╭─ DATA EXTRACTS

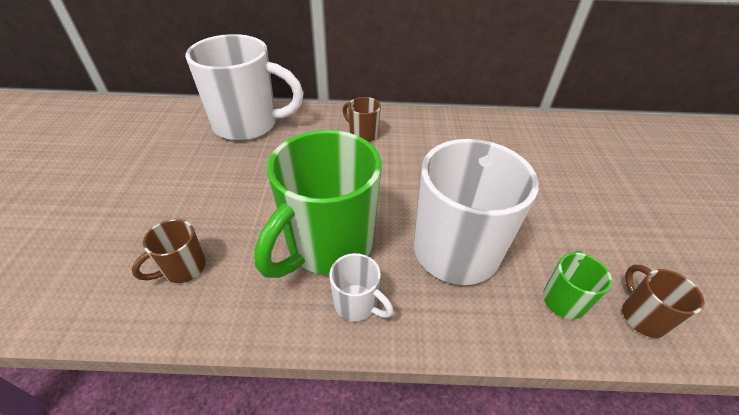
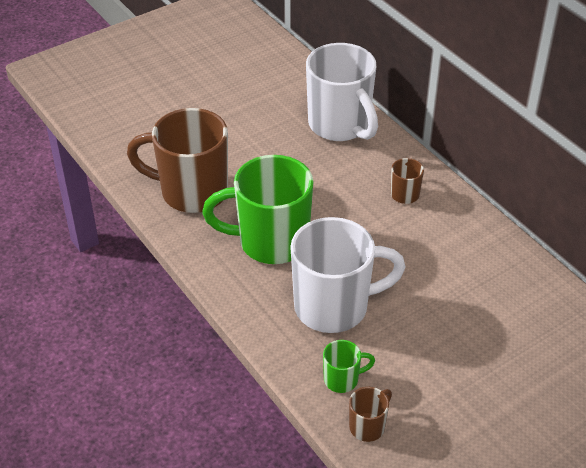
camera: 55 degrees right, 0 degrees up
brown mug [132,219,206,283] -> brown mug [127,108,228,213], size x2.26
white mug [329,253,393,321] -> none

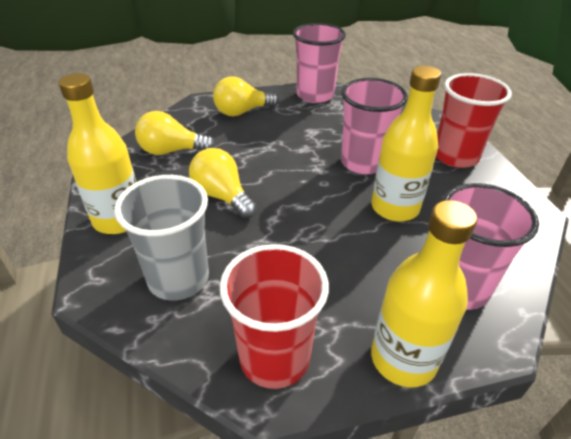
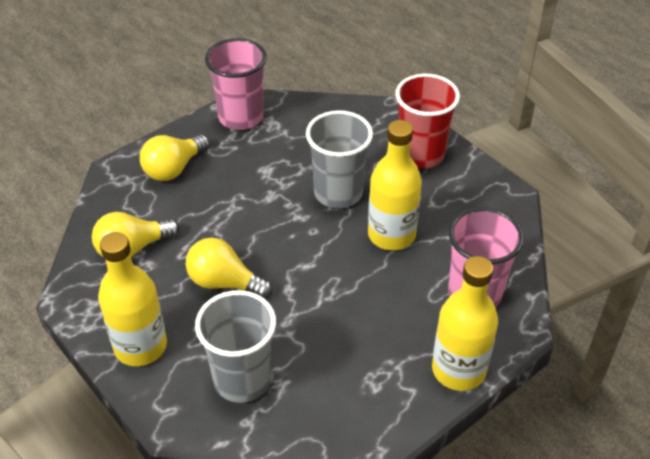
camera: 25 degrees left, 5 degrees up
red cup [220,244,329,389] -> none
pink cup [341,78,408,174] -> grey cup [306,110,373,208]

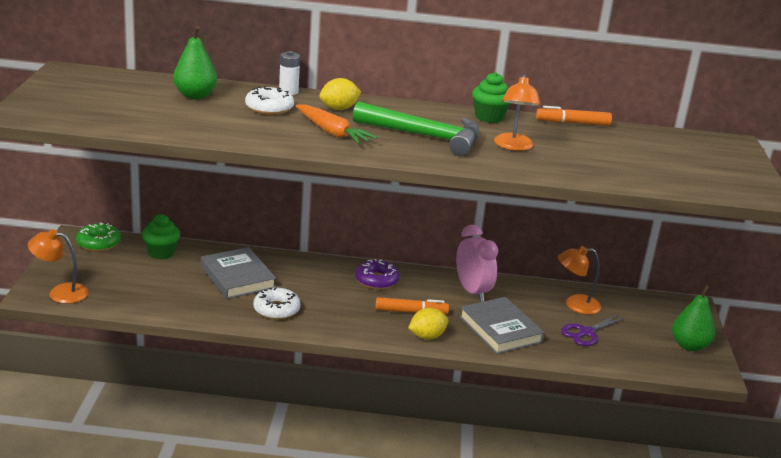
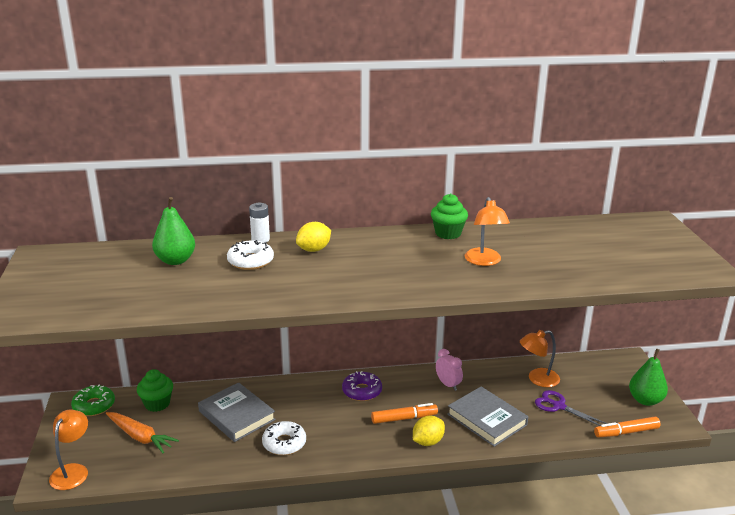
camera: 10 degrees left, 0 degrees up
orange lamp [28,229,88,304] -> orange lamp turned 105 degrees clockwise [49,410,88,490]
orange carrot [296,105,377,144] -> orange carrot moved to [106,412,179,453]
green hammer [353,102,480,156] -> none
pink clock [456,225,498,302] -> pink clock [436,349,463,391], size x0.63
orange marker [536,106,612,126] -> orange marker moved to [594,417,661,437]
purple scissors [561,314,627,346] -> purple scissors turned 90 degrees clockwise [535,390,607,426]

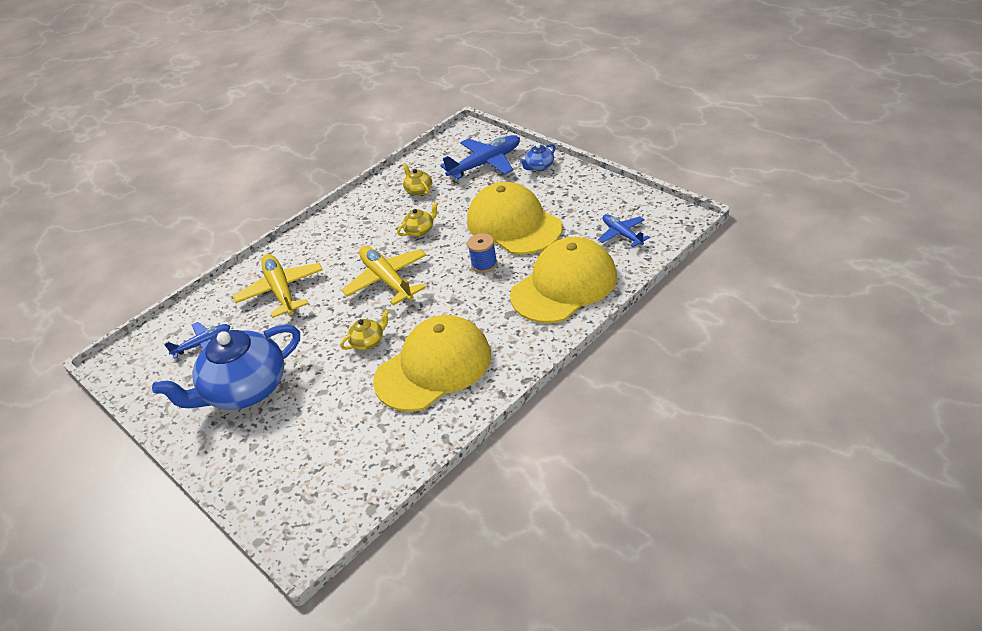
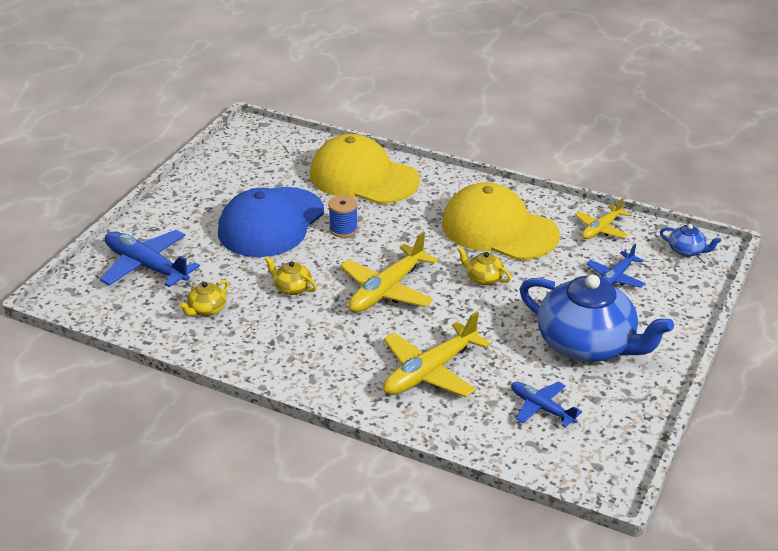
camera: 115 degrees left, 5 degrees down
yellow cap [467,182,563,255] -> blue cap [218,187,324,257]
blue teapot [520,144,555,171] -> blue teapot moved to [660,224,721,257]
blue plane [598,214,650,247] -> blue plane moved to [586,244,645,288]
none -> yellow plane [575,198,630,239]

╰─

→ **WORK TO BE COMPLETED**:
Exactly the lines from the start of the entries above through the line with "blue teapot [520,144,555,171]" should be reproduced, and nothing else; drop the pictures.

→ **THE ANSWER**:
camera: 55 degrees right, 0 degrees up
brown mug [132,219,206,283] -> brown mug [127,108,228,213], size x2.26
white mug [329,253,393,321] -> none

camera: 25 degrees left, 5 degrees up
red cup [220,244,329,389] -> none
pink cup [341,78,408,174] -> grey cup [306,110,373,208]

camera: 10 degrees left, 0 degrees up
orange lamp [28,229,88,304] -> orange lamp turned 105 degrees clockwise [49,410,88,490]
orange carrot [296,105,377,144] -> orange carrot moved to [106,412,179,453]
green hammer [353,102,480,156] -> none
pink clock [456,225,498,302] -> pink clock [436,349,463,391], size x0.63
orange marker [536,106,612,126] -> orange marker moved to [594,417,661,437]
purple scissors [561,314,627,346] -> purple scissors turned 90 degrees clockwise [535,390,607,426]

camera: 115 degrees left, 5 degrees down
yellow cap [467,182,563,255] -> blue cap [218,187,324,257]
blue teapot [520,144,555,171] -> blue teapot moved to [660,224,721,257]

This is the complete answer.